__Working data__.
Start of Block
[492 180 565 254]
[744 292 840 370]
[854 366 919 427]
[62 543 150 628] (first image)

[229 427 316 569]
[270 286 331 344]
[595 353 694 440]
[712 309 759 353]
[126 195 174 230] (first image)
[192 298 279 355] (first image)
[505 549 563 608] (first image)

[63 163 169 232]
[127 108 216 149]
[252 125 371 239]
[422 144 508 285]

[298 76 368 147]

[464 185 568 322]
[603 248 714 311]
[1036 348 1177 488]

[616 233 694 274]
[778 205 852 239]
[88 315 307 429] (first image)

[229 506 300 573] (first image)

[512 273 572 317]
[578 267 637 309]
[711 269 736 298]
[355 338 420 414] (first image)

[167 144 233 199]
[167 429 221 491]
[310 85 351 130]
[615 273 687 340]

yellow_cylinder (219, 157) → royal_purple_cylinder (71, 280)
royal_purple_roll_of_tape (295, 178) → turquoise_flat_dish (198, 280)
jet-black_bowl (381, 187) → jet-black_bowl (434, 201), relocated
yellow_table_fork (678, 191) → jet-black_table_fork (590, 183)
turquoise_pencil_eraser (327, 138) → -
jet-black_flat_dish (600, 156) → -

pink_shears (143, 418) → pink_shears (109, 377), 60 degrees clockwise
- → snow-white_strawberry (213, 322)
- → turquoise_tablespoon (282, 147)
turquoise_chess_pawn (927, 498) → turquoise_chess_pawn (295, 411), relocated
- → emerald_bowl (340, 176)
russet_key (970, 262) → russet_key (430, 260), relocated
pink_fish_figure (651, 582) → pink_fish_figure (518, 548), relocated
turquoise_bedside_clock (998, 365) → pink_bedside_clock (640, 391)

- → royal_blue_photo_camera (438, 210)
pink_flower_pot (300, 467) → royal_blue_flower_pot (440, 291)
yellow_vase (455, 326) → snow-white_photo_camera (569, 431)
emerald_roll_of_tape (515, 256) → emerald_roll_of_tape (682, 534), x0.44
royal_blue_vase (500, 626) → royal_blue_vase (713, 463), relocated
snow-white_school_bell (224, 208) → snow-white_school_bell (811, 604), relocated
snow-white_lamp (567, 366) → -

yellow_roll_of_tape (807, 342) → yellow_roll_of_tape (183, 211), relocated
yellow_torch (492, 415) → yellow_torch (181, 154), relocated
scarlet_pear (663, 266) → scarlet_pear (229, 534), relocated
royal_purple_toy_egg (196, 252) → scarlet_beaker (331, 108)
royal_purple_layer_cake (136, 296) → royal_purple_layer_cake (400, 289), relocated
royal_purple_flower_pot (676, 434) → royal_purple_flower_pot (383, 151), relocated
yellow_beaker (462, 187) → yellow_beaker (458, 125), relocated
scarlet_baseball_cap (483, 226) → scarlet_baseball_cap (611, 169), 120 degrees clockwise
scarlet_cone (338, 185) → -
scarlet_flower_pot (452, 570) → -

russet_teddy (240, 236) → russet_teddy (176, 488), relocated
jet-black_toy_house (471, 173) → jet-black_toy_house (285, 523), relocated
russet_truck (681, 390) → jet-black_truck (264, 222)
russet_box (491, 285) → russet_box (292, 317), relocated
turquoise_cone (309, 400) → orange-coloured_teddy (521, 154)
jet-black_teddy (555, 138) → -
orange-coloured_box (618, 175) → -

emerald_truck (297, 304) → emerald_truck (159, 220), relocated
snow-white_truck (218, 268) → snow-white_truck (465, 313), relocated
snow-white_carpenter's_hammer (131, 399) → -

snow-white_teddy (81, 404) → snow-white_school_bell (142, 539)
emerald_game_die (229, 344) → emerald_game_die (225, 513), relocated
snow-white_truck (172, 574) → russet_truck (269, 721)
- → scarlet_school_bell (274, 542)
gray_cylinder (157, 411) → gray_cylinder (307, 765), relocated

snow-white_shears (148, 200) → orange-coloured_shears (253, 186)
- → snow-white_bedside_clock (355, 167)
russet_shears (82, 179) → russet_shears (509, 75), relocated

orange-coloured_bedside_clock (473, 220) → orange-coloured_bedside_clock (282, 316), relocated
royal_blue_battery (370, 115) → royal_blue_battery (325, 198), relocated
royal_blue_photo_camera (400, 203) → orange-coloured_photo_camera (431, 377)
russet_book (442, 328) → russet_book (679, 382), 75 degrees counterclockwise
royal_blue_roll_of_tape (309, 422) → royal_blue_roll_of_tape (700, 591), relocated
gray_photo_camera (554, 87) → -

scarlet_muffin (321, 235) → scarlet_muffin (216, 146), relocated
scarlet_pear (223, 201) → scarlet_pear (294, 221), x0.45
End of Block
__Required action__. Look above for the line that contains "yellow_table_fork (678, 191)". Starting there, transcribe every line exactly until you have copied the line that contains "turquoise_pencil_eraser (327, 138)".

__Worked solution__.
yellow_table_fork (678, 191) → jet-black_table_fork (590, 183)
turquoise_pencil_eraser (327, 138) → -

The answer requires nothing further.